(SUPPLIED DATA begins)

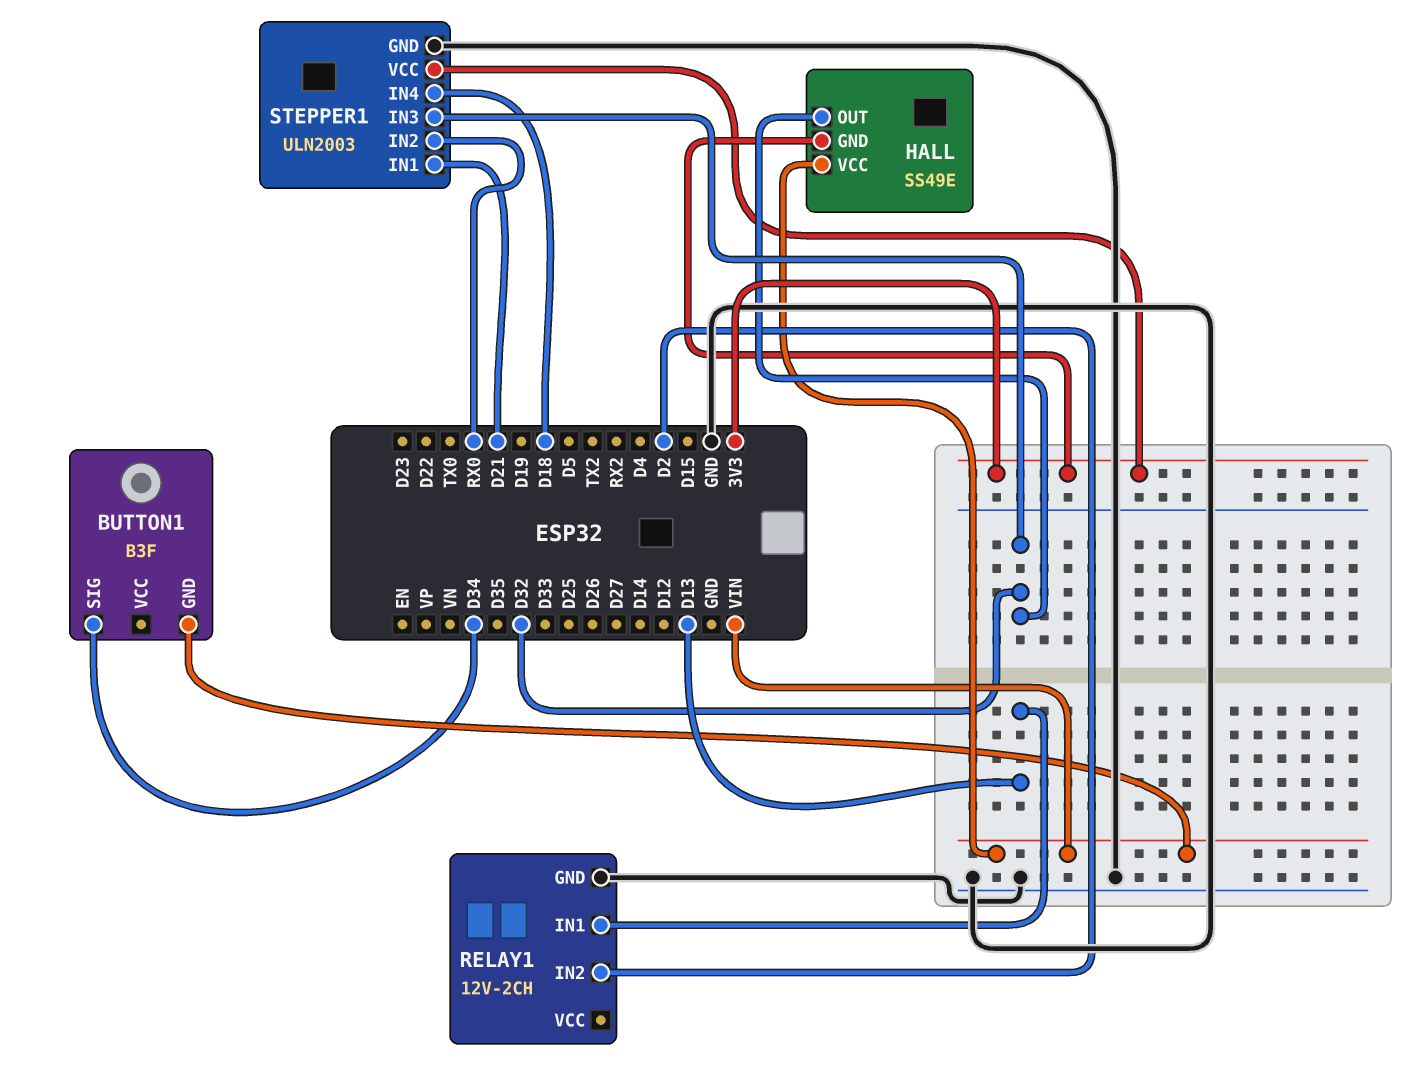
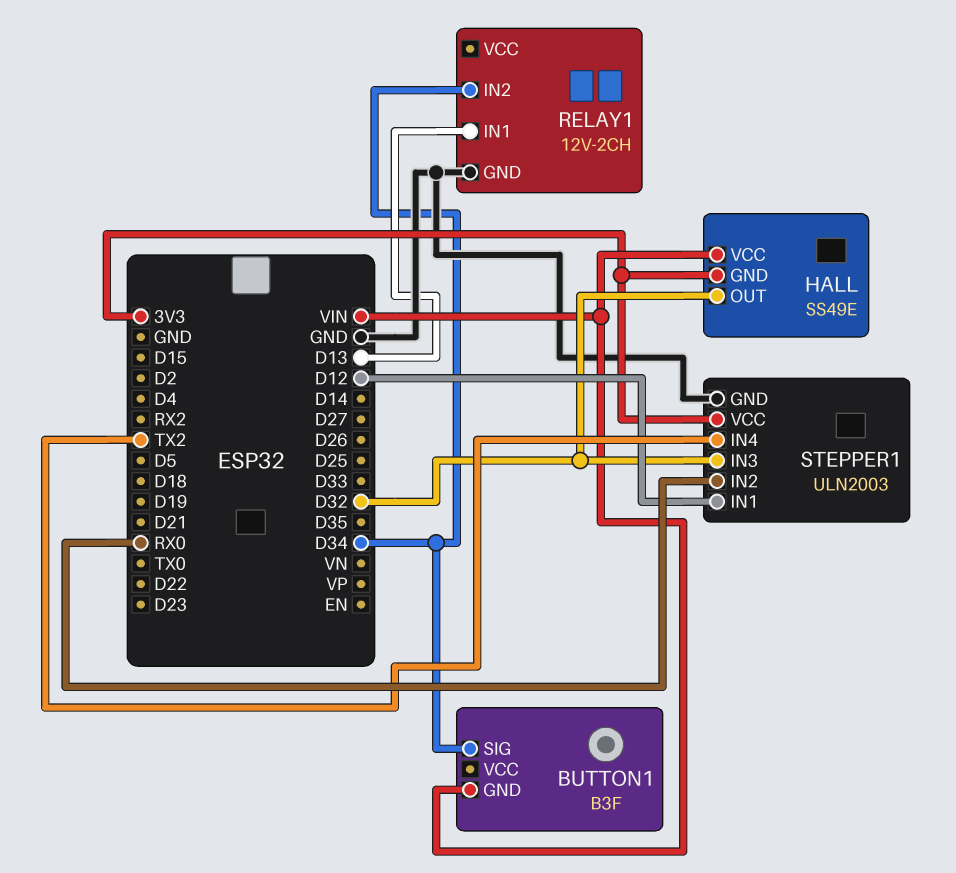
RELAY1 pin IN2: D2 -> D34
STEPPER1 pin IN1: D21 -> D12
STEPPER1 pin IN4: D18 -> TX2

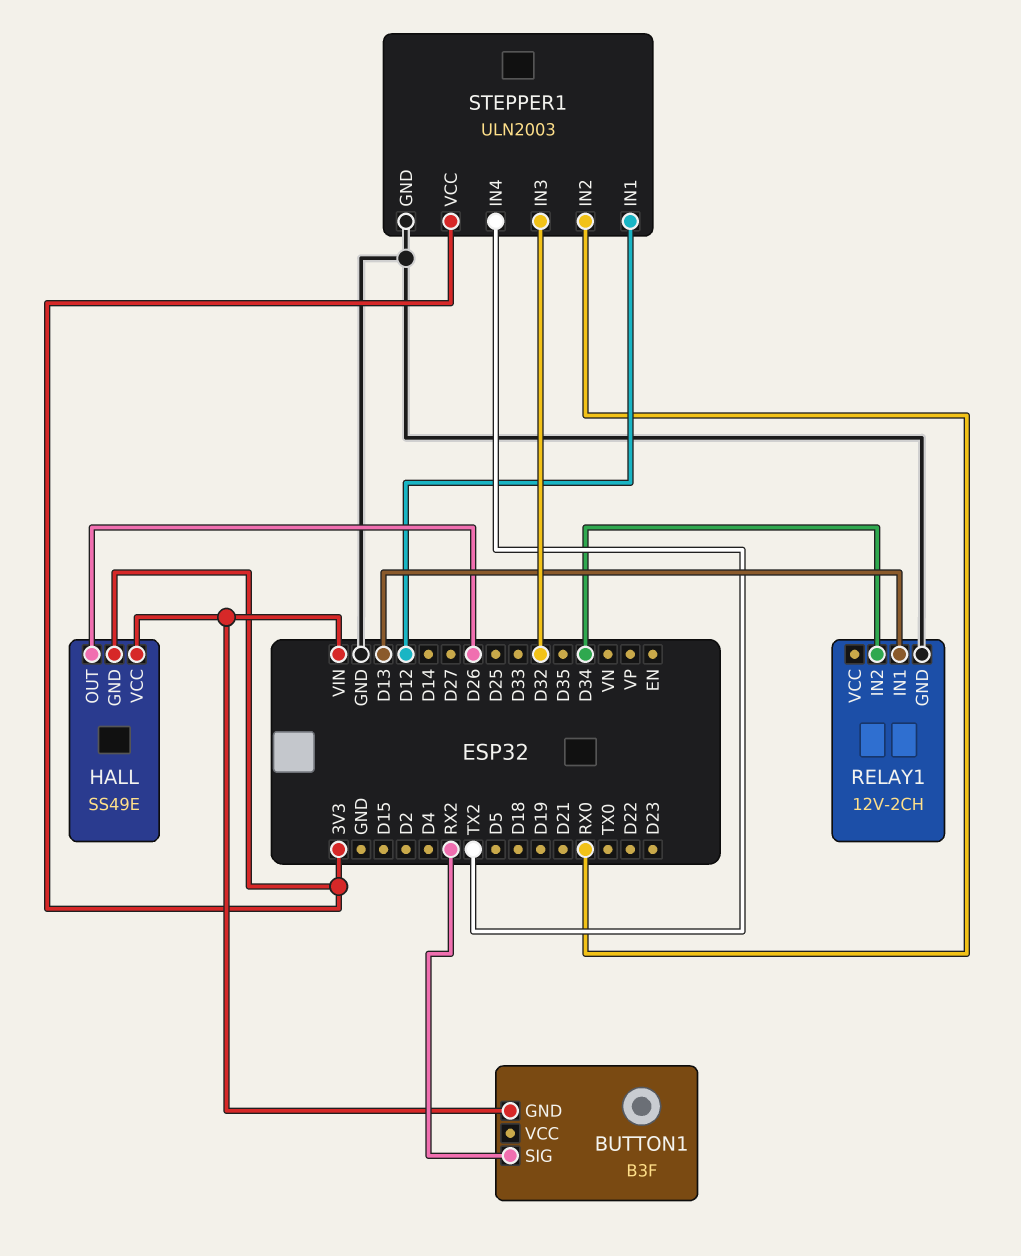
BUTTON1 pin SIG: D34 -> RX2
HALL pin OUT: D32 -> D26

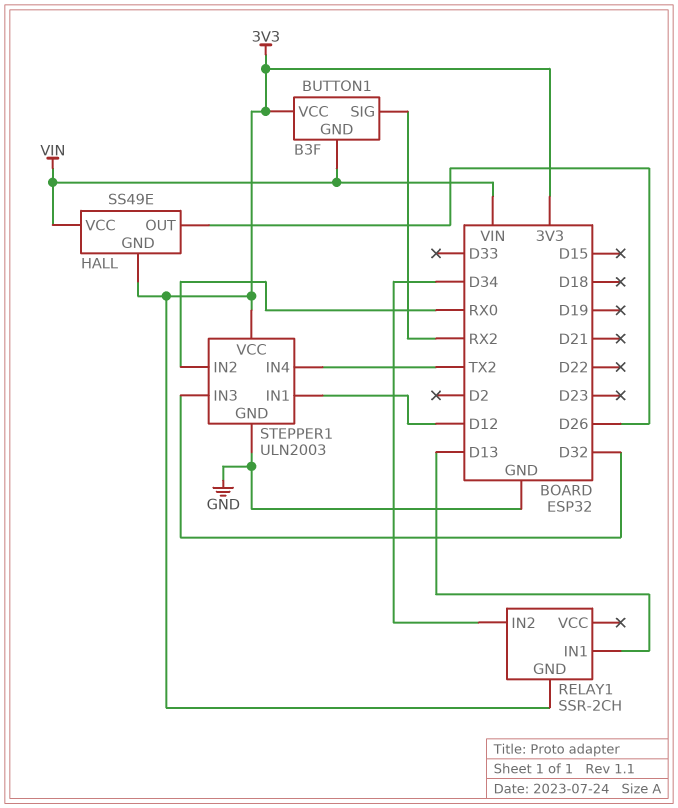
BUTTON1 pin VCC: none -> 3V3
RELAY1: 12V-2CH -> SSR-2CH
RELAY1 pin GND: GND -> 3V3

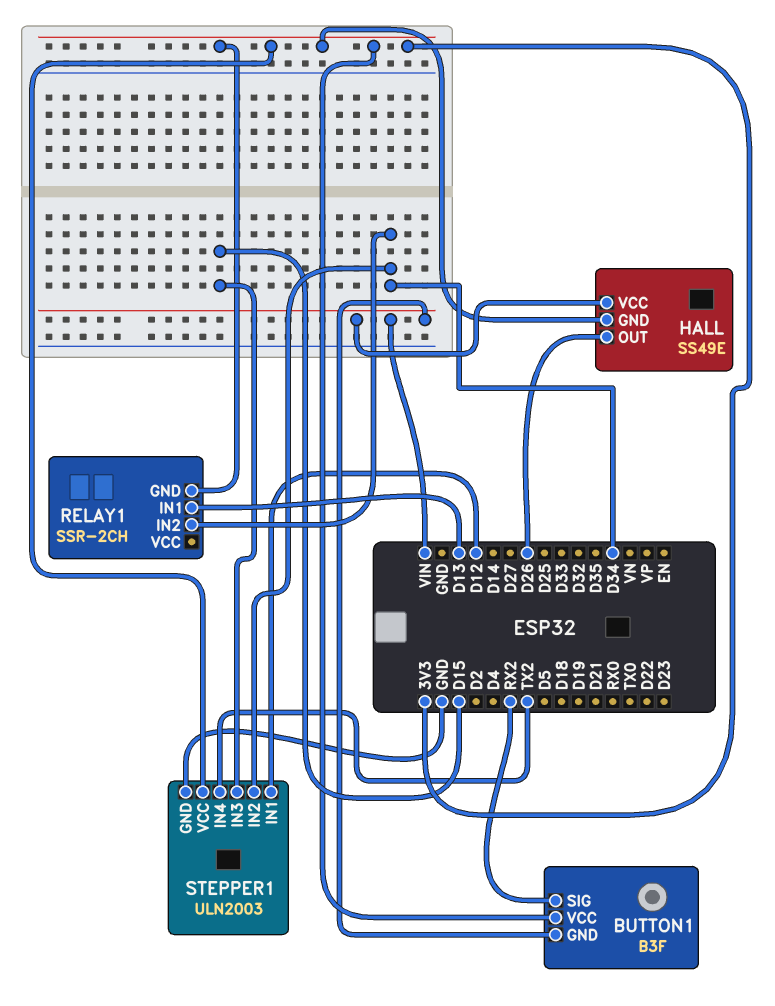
STEPPER1 pin IN2: RX0 -> D34
STEPPER1 pin IN3: D32 -> D15

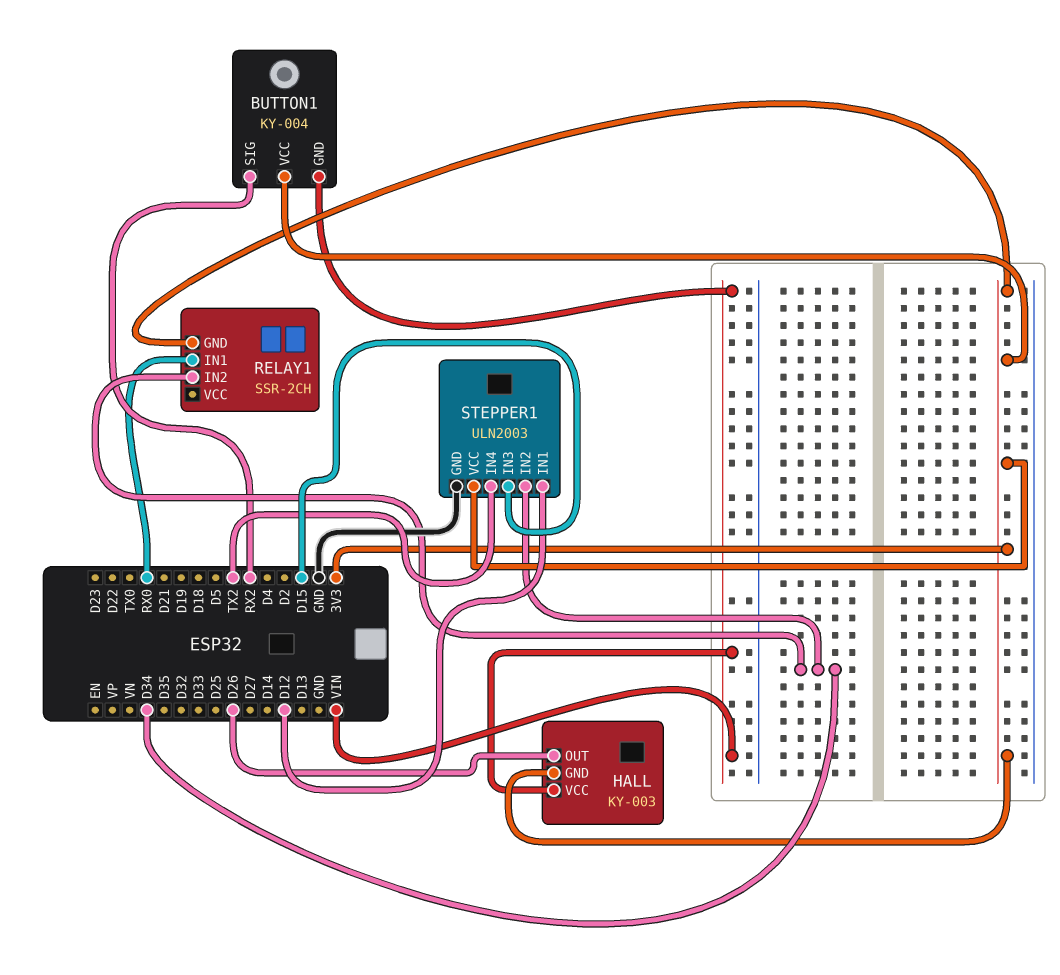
BUTTON1: B3F -> KY-004
HALL: SS49E -> KY-003
RELAY1 pin IN1: D13 -> RX0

(SUPPLIED DATA ends)

Once the pictures are set aside, the remaining data must be transcribed exactly.

▶ _COMPLETED EXERCISE_
RELAY1 pin IN2: D2 -> D34
STEPPER1 pin IN1: D21 -> D12
STEPPER1 pin IN4: D18 -> TX2

BUTTON1 pin SIG: D34 -> RX2
HALL pin OUT: D32 -> D26

BUTTON1 pin VCC: none -> 3V3
RELAY1: 12V-2CH -> SSR-2CH
RELAY1 pin GND: GND -> 3V3

STEPPER1 pin IN2: RX0 -> D34
STEPPER1 pin IN3: D32 -> D15

BUTTON1: B3F -> KY-004
HALL: SS49E -> KY-003
RELAY1 pin IN1: D13 -> RX0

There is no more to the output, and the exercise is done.